● Colored object listings
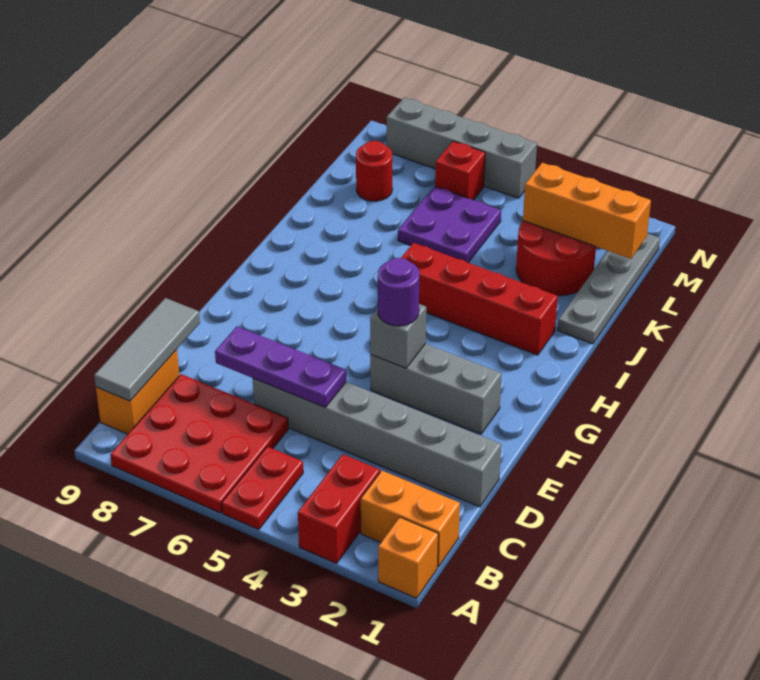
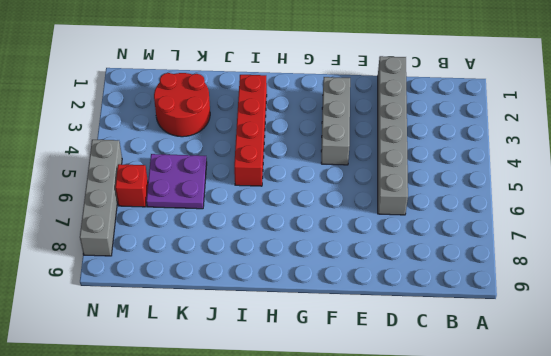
none -> orange 1x1 brick [378,517,438,598]
none -> red 1x2 brick [298,454,380,563]
none -> red 1x2 plate [222,447,303,530]

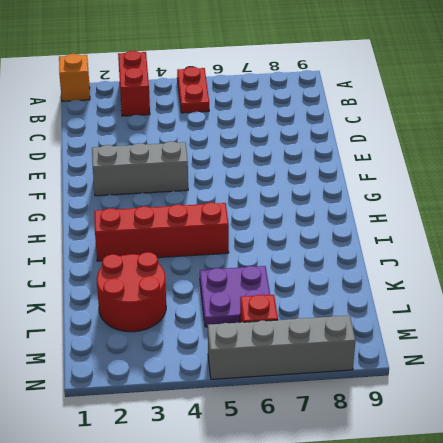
none -> red 3x3 plate [110,374,288,513]
none -> orange 1x2 brick [361,471,460,567]
none -> orange 1x2 brick [96,349,179,434]

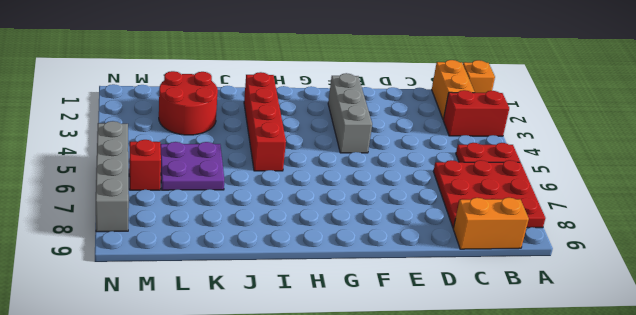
none -> grey 1x6 brick [253,378,501,507]
none -> grey 1x4 plate [558,233,660,344]
none -> red 1x1 round brick [356,141,392,201]

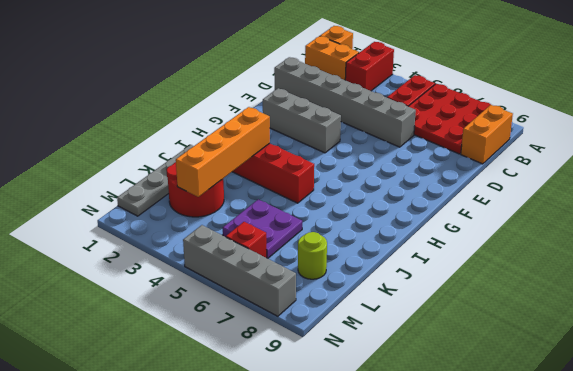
orange 1x4 brick [176,107,270,197] -> orange 1x3 brick [523,163,651,259]
lime 1x1 round brick [298,232,327,279] -> red 1x1 round brick [356,141,392,201]
none -> grey 1x3 tile [94,298,200,401]
none -> purple 1x3 plate [215,327,346,407]
none -> grey 1x1 brick [370,304,426,368]

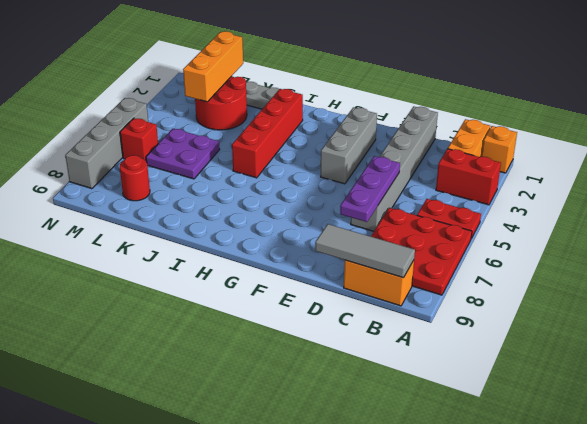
none -> grey 1x1 brick [370,304,426,368]
none -> purple 1x1 round brick [378,258,420,326]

● PROBLEM
Where a picture appears, skip it and copy the rest of the data word for word.

● OUTPUT FOR THIS EXERCISE
none -> orange 1x1 brick [378,517,438,598]
none -> red 1x2 brick [298,454,380,563]
none -> red 1x2 plate [222,447,303,530]

none -> red 3x3 plate [110,374,288,513]
none -> orange 1x2 brick [361,471,460,567]
none -> orange 1x2 brick [96,349,179,434]

none -> grey 1x6 brick [253,378,501,507]
none -> grey 1x4 plate [558,233,660,344]
none -> red 1x1 round brick [356,141,392,201]

orange 1x4 brick [176,107,270,197] -> orange 1x3 brick [523,163,651,259]
lime 1x1 round brick [298,232,327,279] -> red 1x1 round brick [356,141,392,201]
none -> grey 1x3 tile [94,298,200,401]
none -> purple 1x3 plate [215,327,346,407]
none -> grey 1x1 brick [370,304,426,368]

none -> grey 1x1 brick [370,304,426,368]
none -> purple 1x1 round brick [378,258,420,326]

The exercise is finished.